Exercise goal>
The lines needed are those below that contain the word "cutting"; copy each one.

··· Provided information

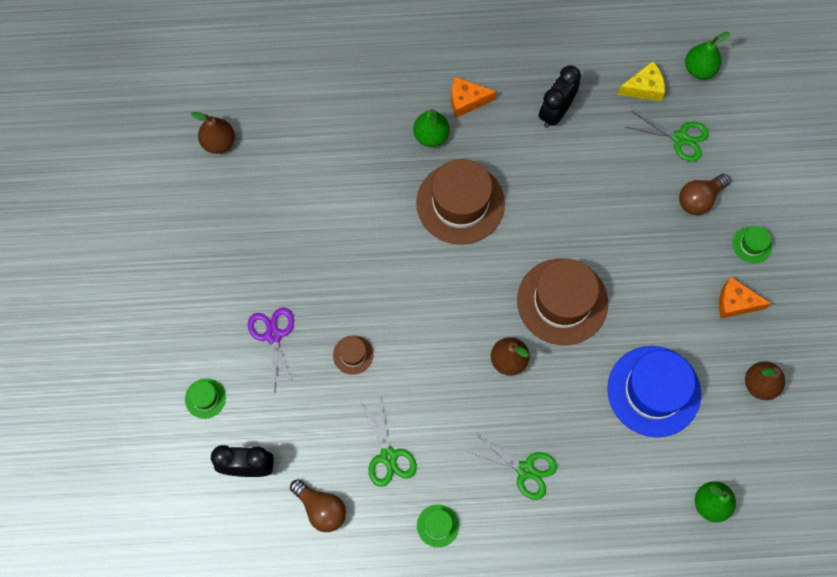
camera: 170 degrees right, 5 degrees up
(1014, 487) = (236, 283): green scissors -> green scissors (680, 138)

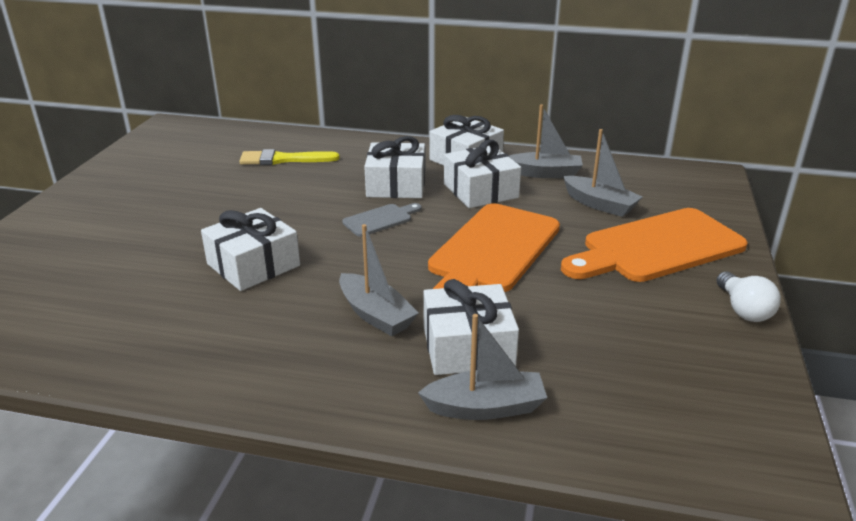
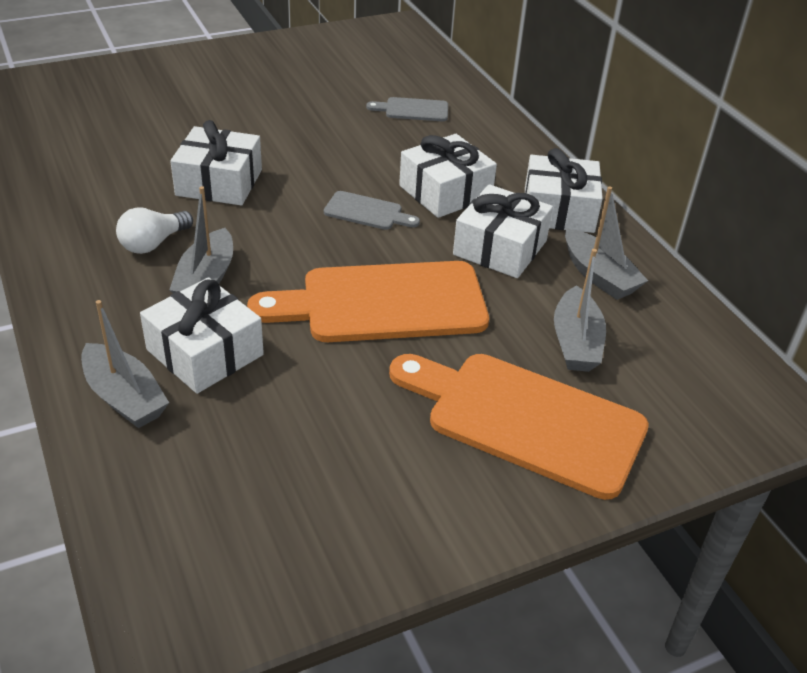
camera: 50 degrees right, 10 degrees up
(283, 159) = (413, 110): yellow brush -> grey cutting board
(743, 310) = (457, 532): white light bulb -> white light bulb (153, 243)

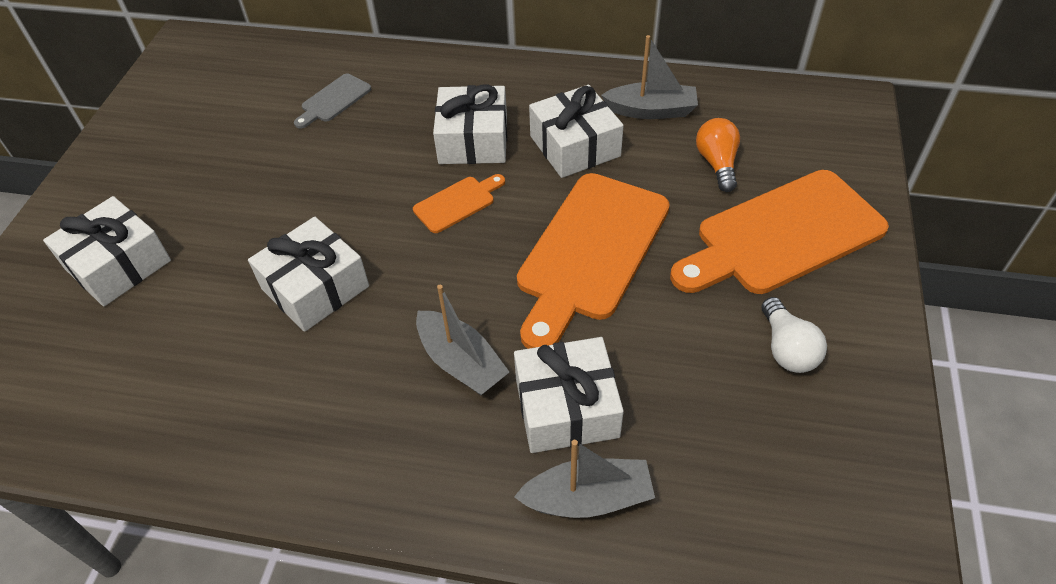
camera: 50 degrees left, 10 degrees up
(153, 243) = (369, 382): white light bulb -> white light bulb (787, 349)
(367, 212) = (457, 203): grey cutting board -> orange cutting board
(558, 210) = (555, 89): white gift -> white gift (118, 265)
(575, 342) = (717, 163): grey boat -> orange light bulb

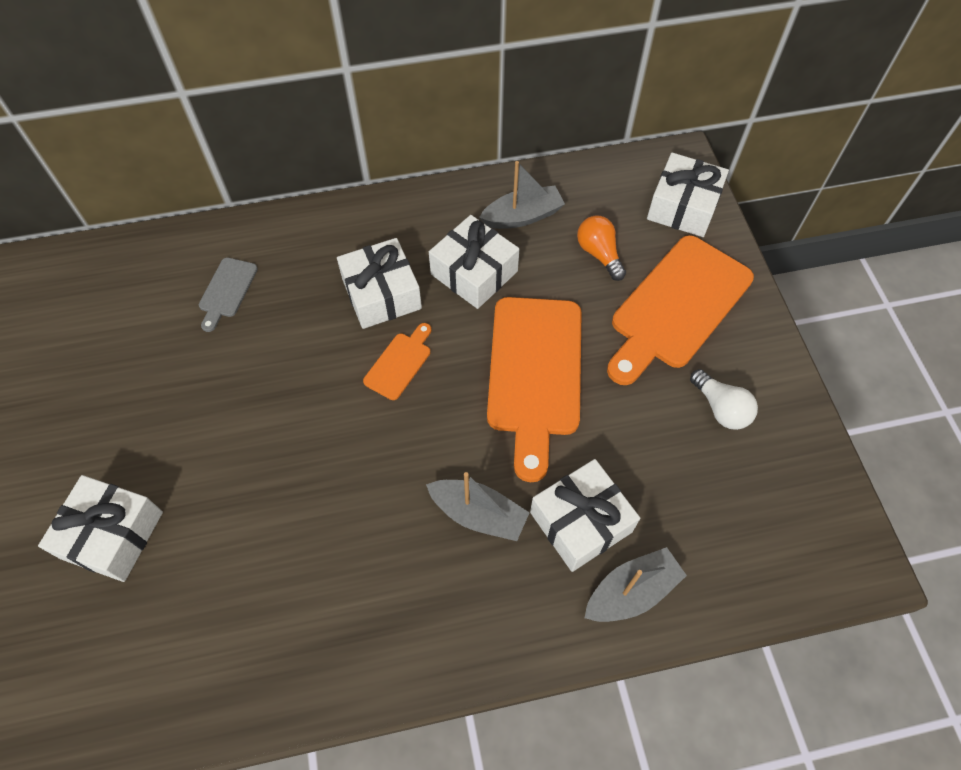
camera: 25 degrees left, 10 degrees up
(315, 287) = (315, 490): white gift -> white gift (683, 206)

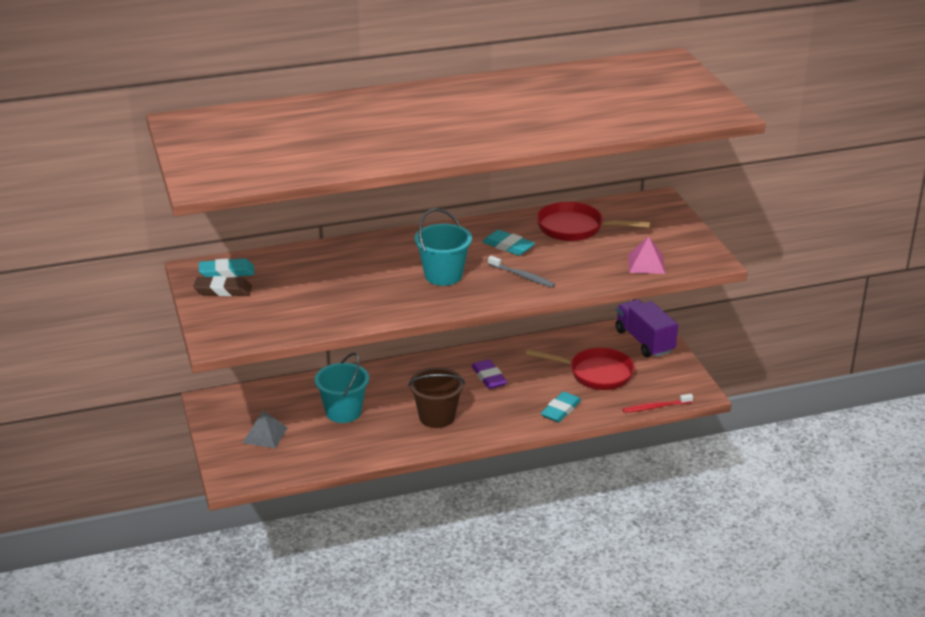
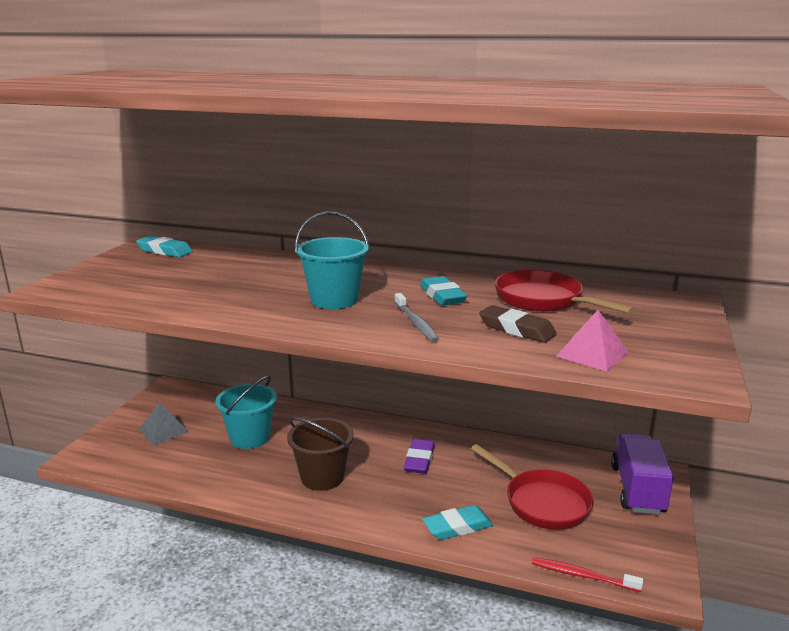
camera: 35 degrees right, 10 degrees down
(223, 290) = (135, 260): brown eraser -> brown eraser (516, 329)

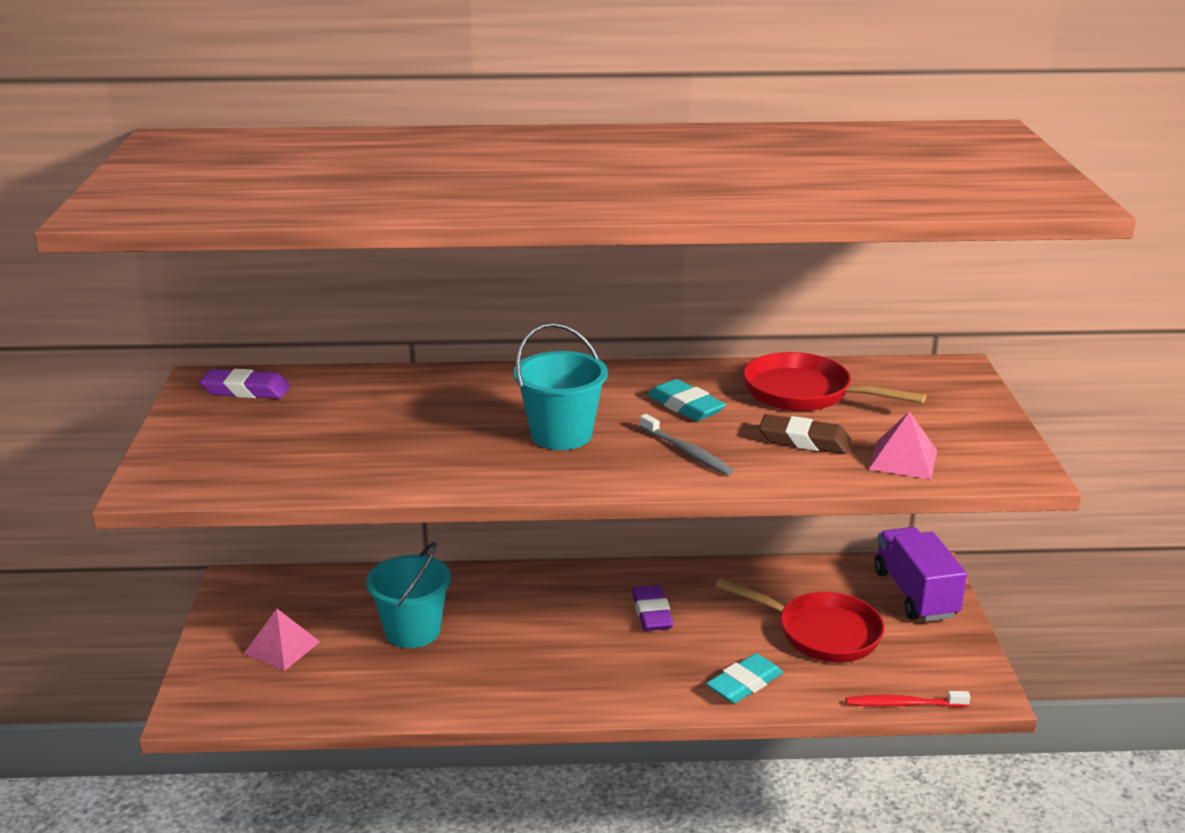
camera: 20 degrees left, 5 degrees up
(163, 431) = (282, 647): grey pyramid -> pink pyramid
(164, 251) = (246, 390): turquoise eraser -> purple eraser
(322, 477) = (546, 662): brown bucket -> none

······

Exercise answer>
(283, 159) = (413, 110): yellow brush -> grey cutting board
(367, 212) = (457, 203): grey cutting board -> orange cutting board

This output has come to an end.